══ Data under study

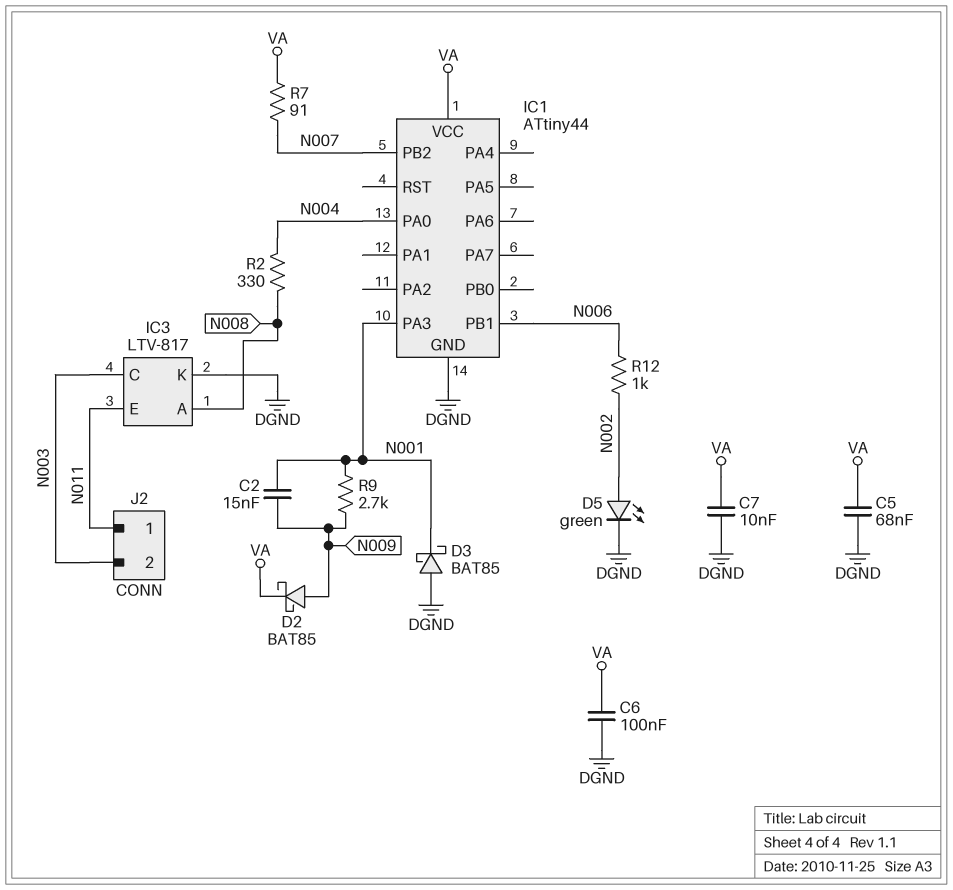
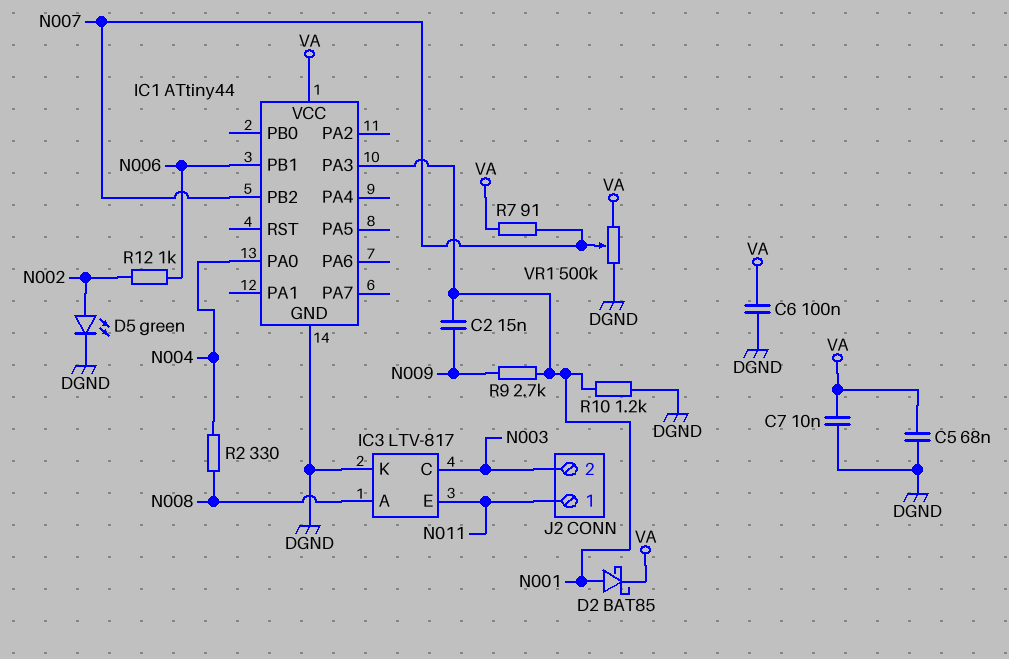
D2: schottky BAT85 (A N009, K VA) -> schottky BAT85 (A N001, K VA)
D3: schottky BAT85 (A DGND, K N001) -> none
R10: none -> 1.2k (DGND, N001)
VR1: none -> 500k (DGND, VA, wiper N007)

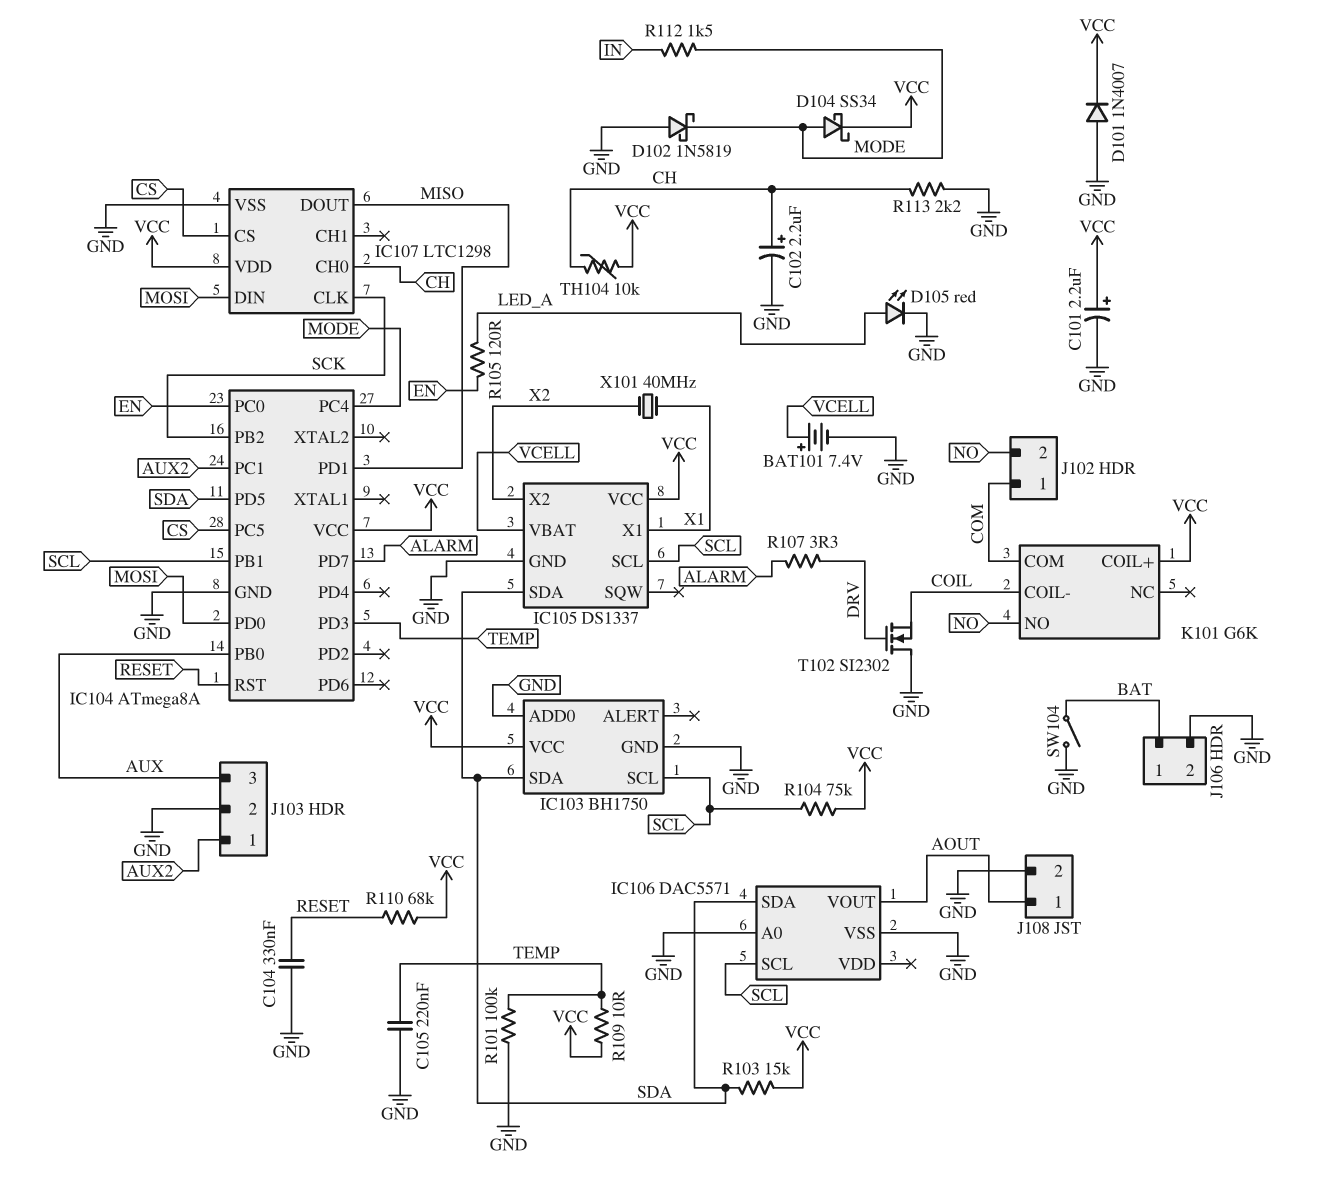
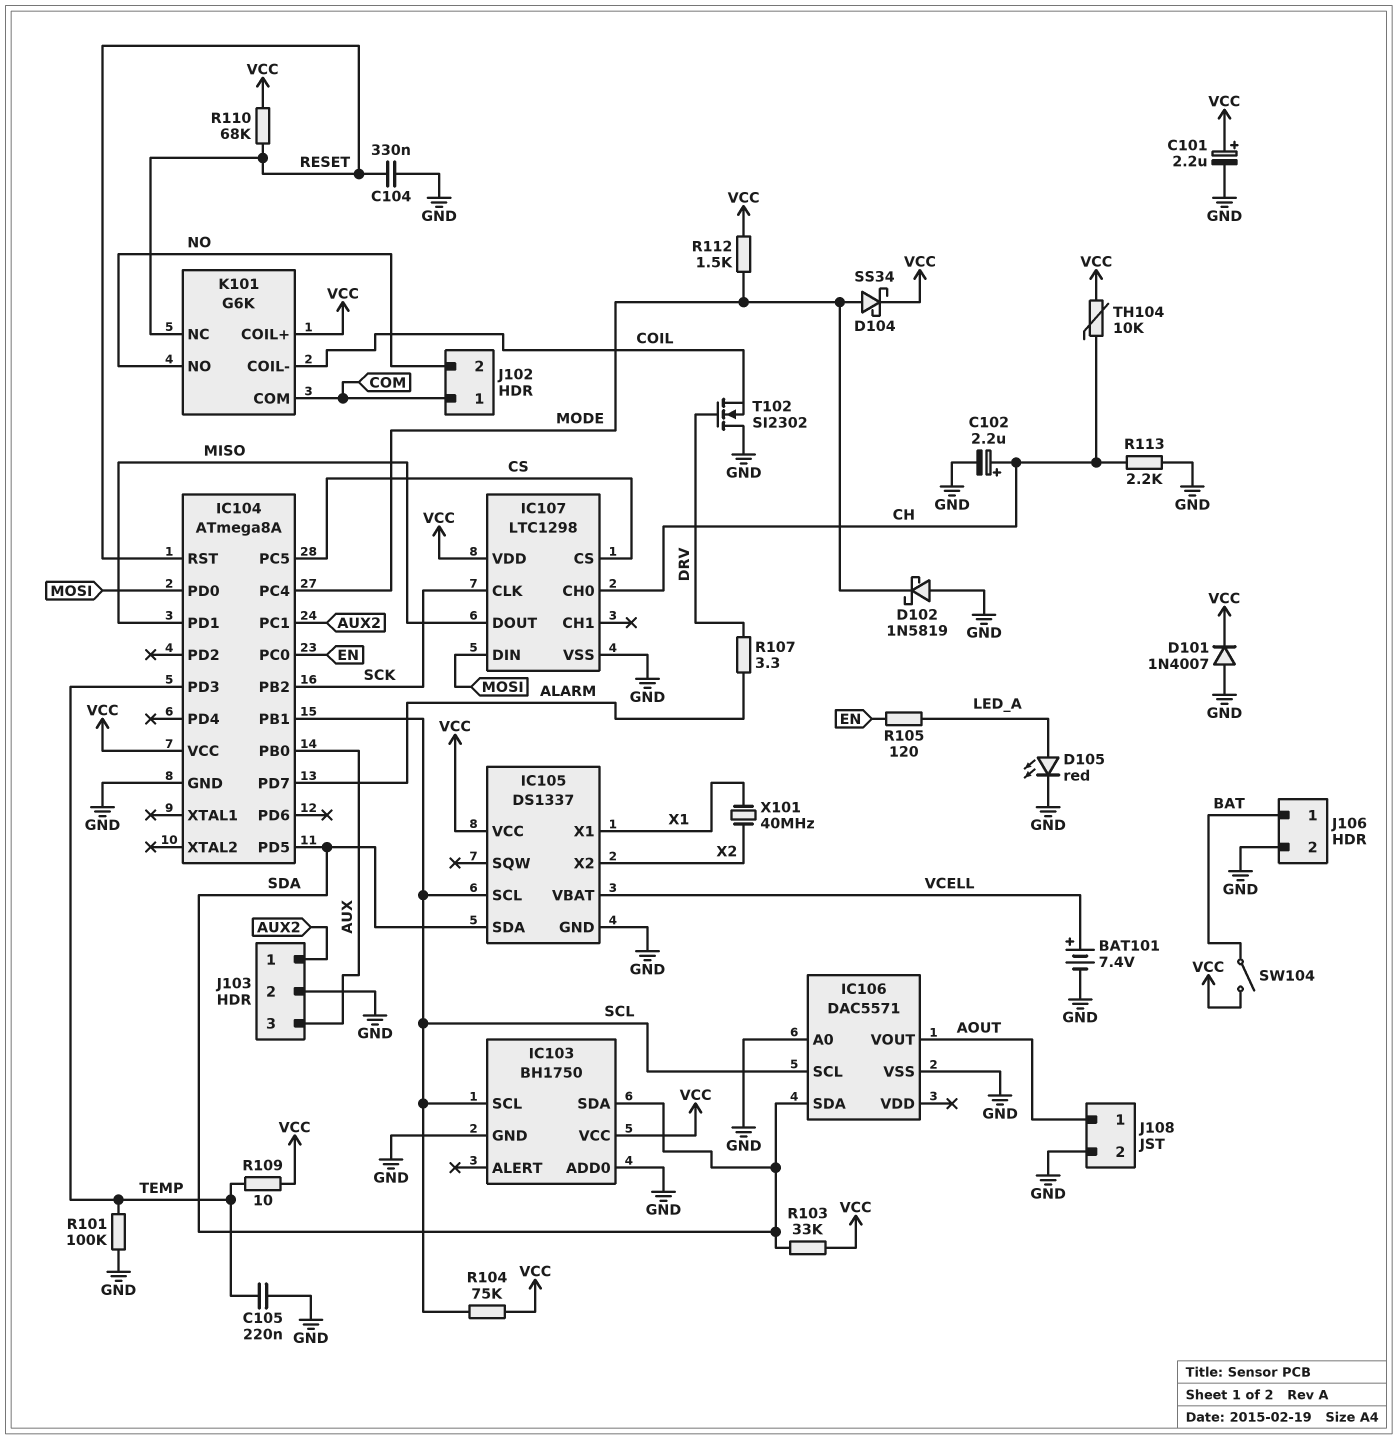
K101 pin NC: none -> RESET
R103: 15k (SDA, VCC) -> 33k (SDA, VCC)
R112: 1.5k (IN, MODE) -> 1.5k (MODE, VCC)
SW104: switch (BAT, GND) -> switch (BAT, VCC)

════

> [How to complete this task] With the pictures stripped out, return each record word for word.

> [Output of the exercise]
D2: schottky BAT85 (A N009, K VA) -> schottky BAT85 (A N001, K VA)
D3: schottky BAT85 (A DGND, K N001) -> none
R10: none -> 1.2k (DGND, N001)
VR1: none -> 500k (DGND, VA, wiper N007)

K101 pin NC: none -> RESET
R103: 15k (SDA, VCC) -> 33k (SDA, VCC)
R112: 1.5k (IN, MODE) -> 1.5k (MODE, VCC)
SW104: switch (BAT, GND) -> switch (BAT, VCC)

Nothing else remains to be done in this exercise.